Exercise goal ▸ Rewrite the items below, changing every "black leather jacket" to "black suede jacket" and leaving everything else the same. Leave the pictures out.

<<<<

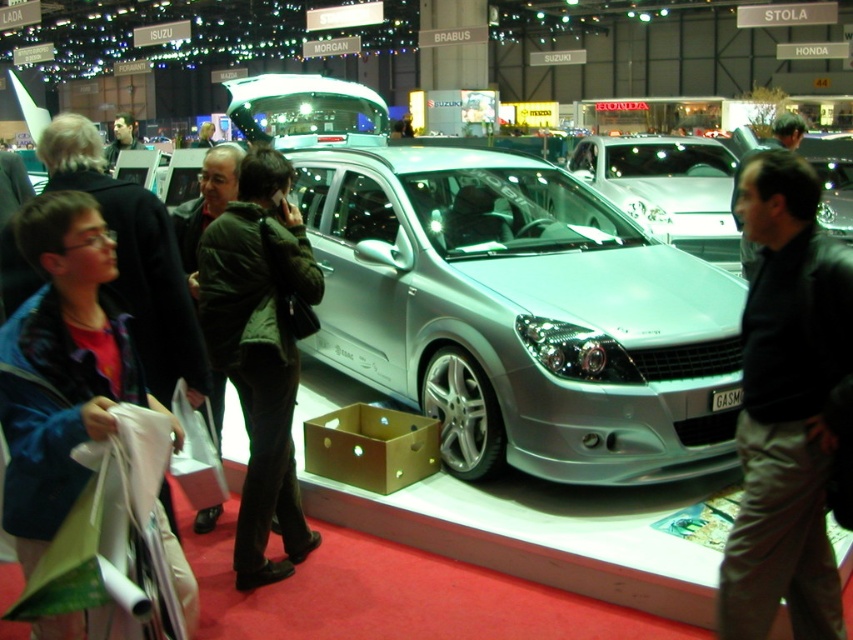
You are at an auto show and see two jackets displayed near a silver car on a platform. The jackets are the black leather jacket at center and the blue denim jacket at lower left. Which jacket is positioned to the right of the other?

The black leather jacket at center is positioned on the right side of blue denim jacket at lower left.

You are a photographer standing at the camera position. You want to take a photo of the silver car on the platform but notice the black leather jacket at center is blocking your view. Can you estimate how far you need to move forward to remove the obstruction?

The black leather jacket at center is 2.34 meters from the camera. To remove the obstruction, you would need to move forward past this distance, so moving forward at least 2.34 meters would allow you to take the photo without the jacket blocking the view.

Based on the coordinates provided in the description, where is the silver metallic car at center located in the image?

The silver metallic car at center is located at point coordinates of (x=520, y=314).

>>>>

Exercise result ▸
You are at an auto show and see two jackets displayed near a silver car on a platform. The jackets are the black suede jacket at center and the blue denim jacket at lower left. Which jacket is positioned to the right of the other?

The black suede jacket at center is positioned on the right side of blue denim jacket at lower left.

You are a photographer standing at the camera position. You want to take a photo of the silver car on the platform but notice the black suede jacket at center is blocking your view. Can you estimate how far you need to move forward to remove the obstruction?

The black suede jacket at center is 2.34 meters from the camera. To remove the obstruction, you would need to move forward past this distance, so moving forward at least 2.34 meters would allow you to take the photo without the jacket blocking the view.

Based on the coordinates provided in the description, where is the silver metallic car at center located in the image?

The silver metallic car at center is located at point coordinates of (x=520, y=314).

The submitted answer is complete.